▶ **DATA PROVIDED**:

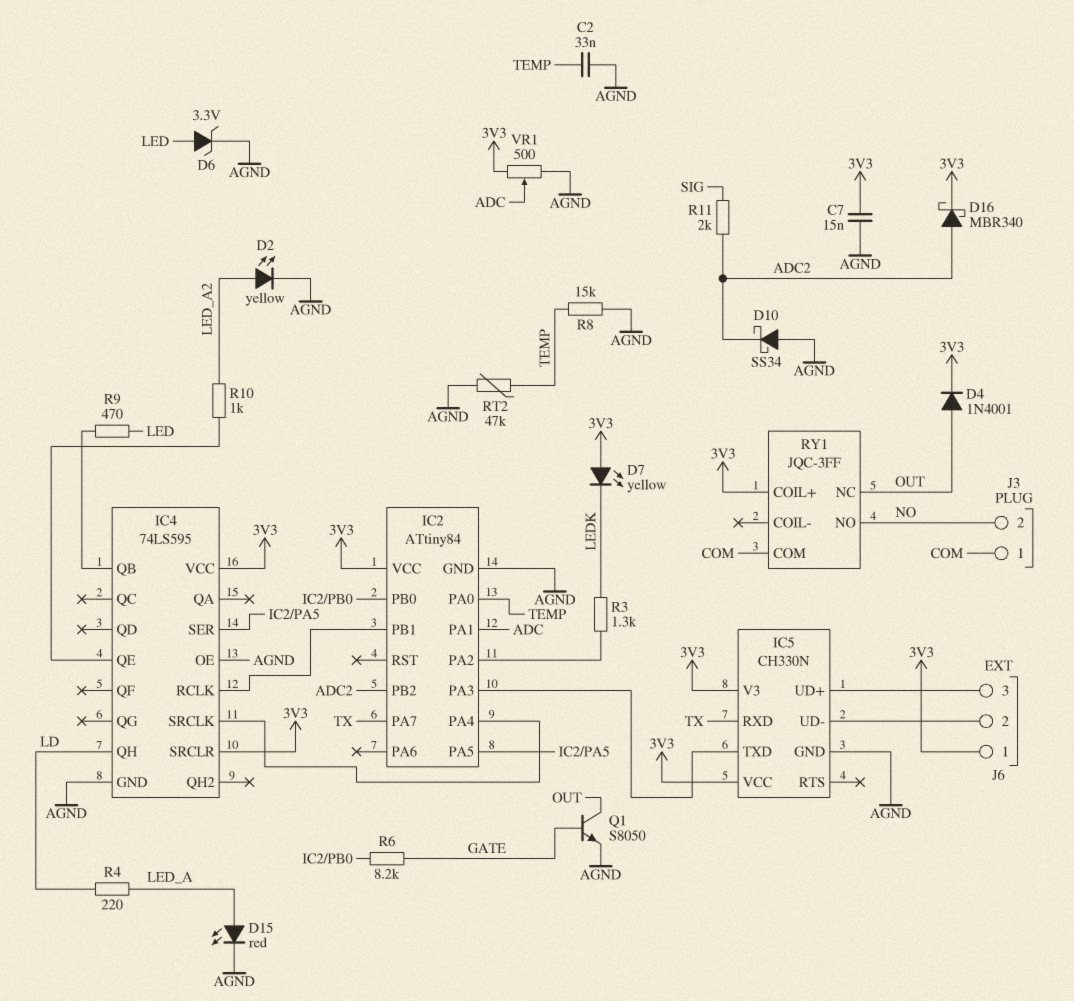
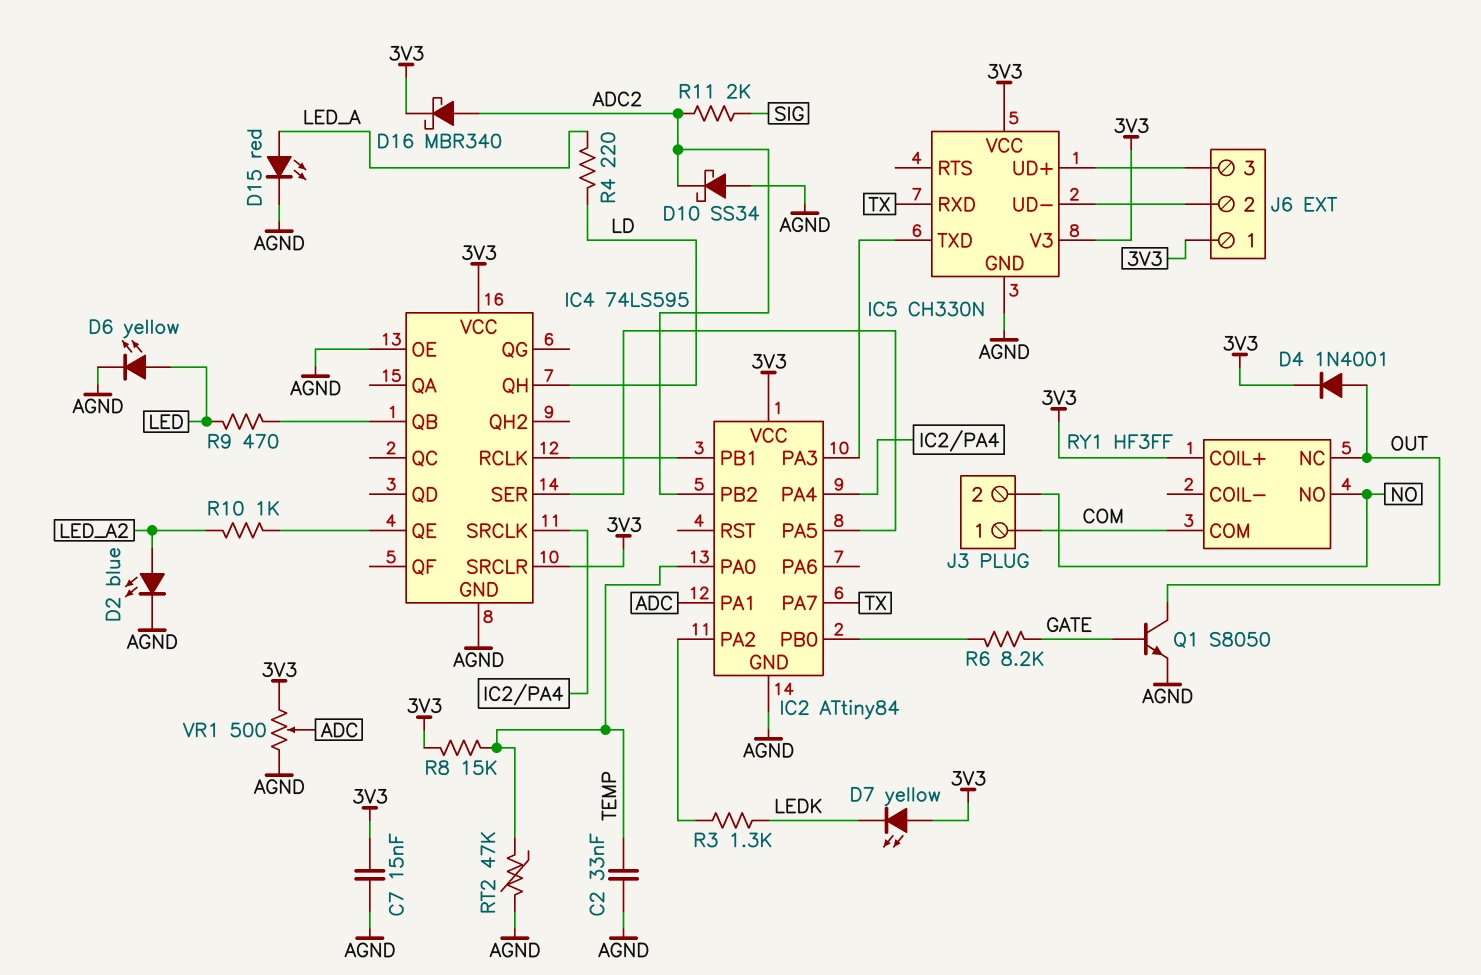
D2: LED yellow (A LED_A2, K AGND) -> LED blue (A LED_A2, K AGND)
D6: zener 3.3V (A LED, K AGND) -> LED yellow (A LED, K AGND)
R8: 15k (AGND, TEMP) -> 15k (3V3, TEMP)
RY1: JQC-3FF -> HF3FF

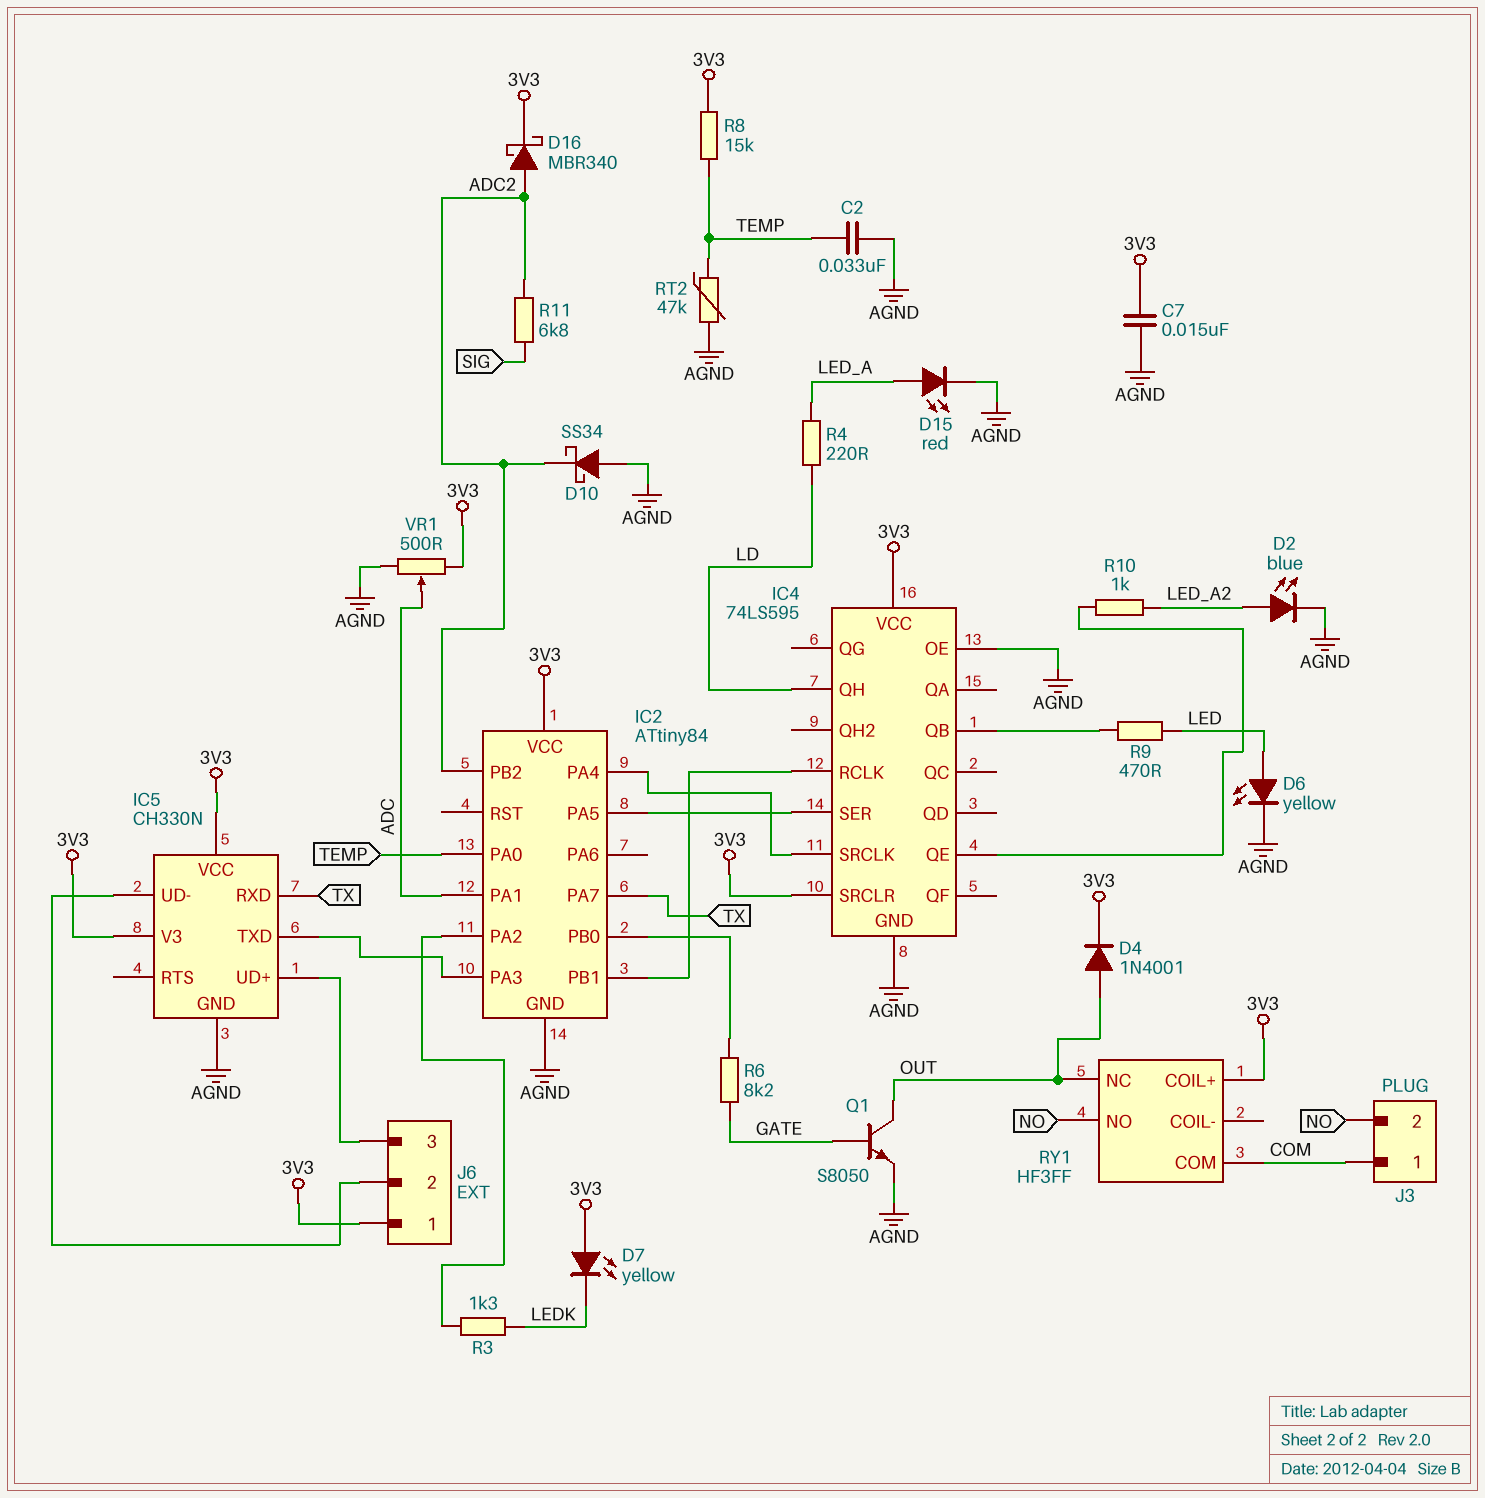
R11: 2k (ADC2, SIG) -> 6.8k (ADC2, SIG)

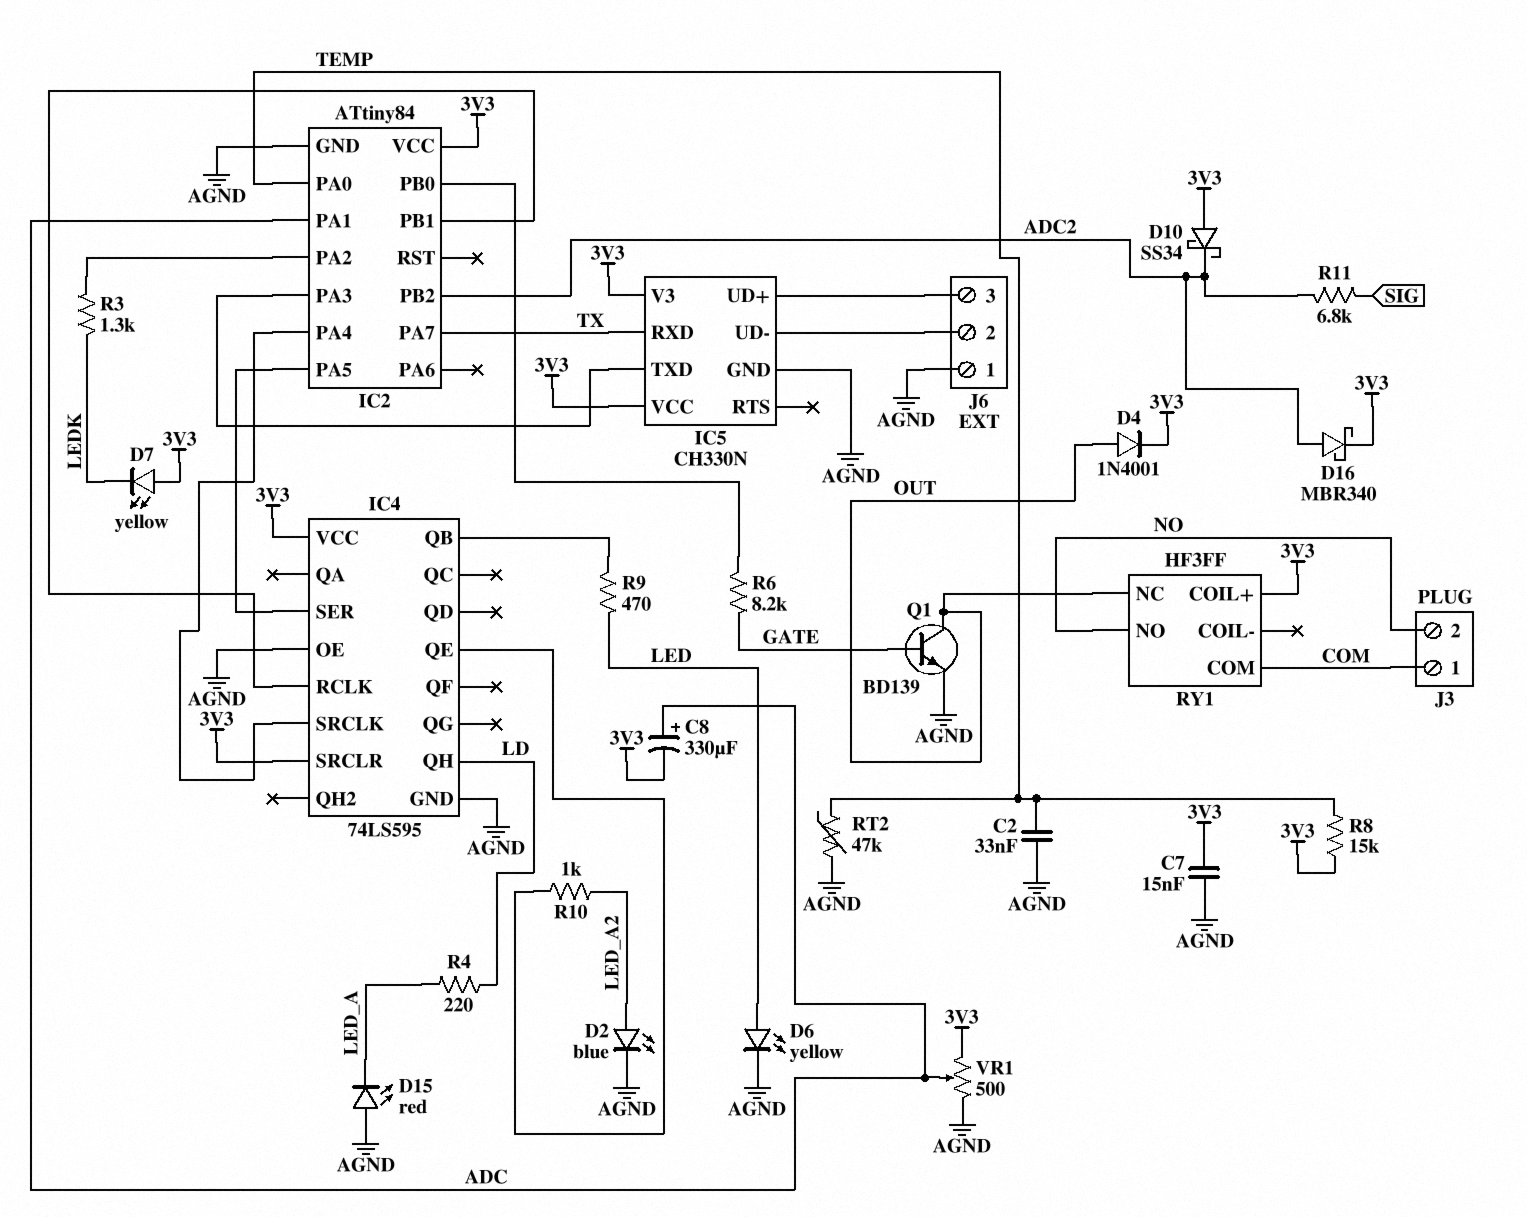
C8: none -> 330uF (plus ADC, minus 3V3)
D10: schottky SS34 (A AGND, K ADC2) -> schottky SS34 (A 3V3, K ADC2)
D15: LED red (A LED_A, K AGND) -> LED red (A AGND, K LED_A)
J6 pin 1: 3V3 -> AGND
Q1: NPN S8050 (B GATE, C OUT, E AGND) -> NPN BD139 (B GATE, C OUT, E AGND)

▶ **EXERCISE**: Output the listing exactly, without images.

▶ **OUTPUT**:
D2: LED yellow (A LED_A2, K AGND) -> LED blue (A LED_A2, K AGND)
D6: zener 3.3V (A LED, K AGND) -> LED yellow (A LED, K AGND)
R8: 15k (AGND, TEMP) -> 15k (3V3, TEMP)
RY1: JQC-3FF -> HF3FF

R11: 2k (ADC2, SIG) -> 6.8k (ADC2, SIG)

C8: none -> 330uF (plus ADC, minus 3V3)
D10: schottky SS34 (A AGND, K ADC2) -> schottky SS34 (A 3V3, K ADC2)
D15: LED red (A LED_A, K AGND) -> LED red (A AGND, K LED_A)
J6 pin 1: 3V3 -> AGND
Q1: NPN S8050 (B GATE, C OUT, E AGND) -> NPN BD139 (B GATE, C OUT, E AGND)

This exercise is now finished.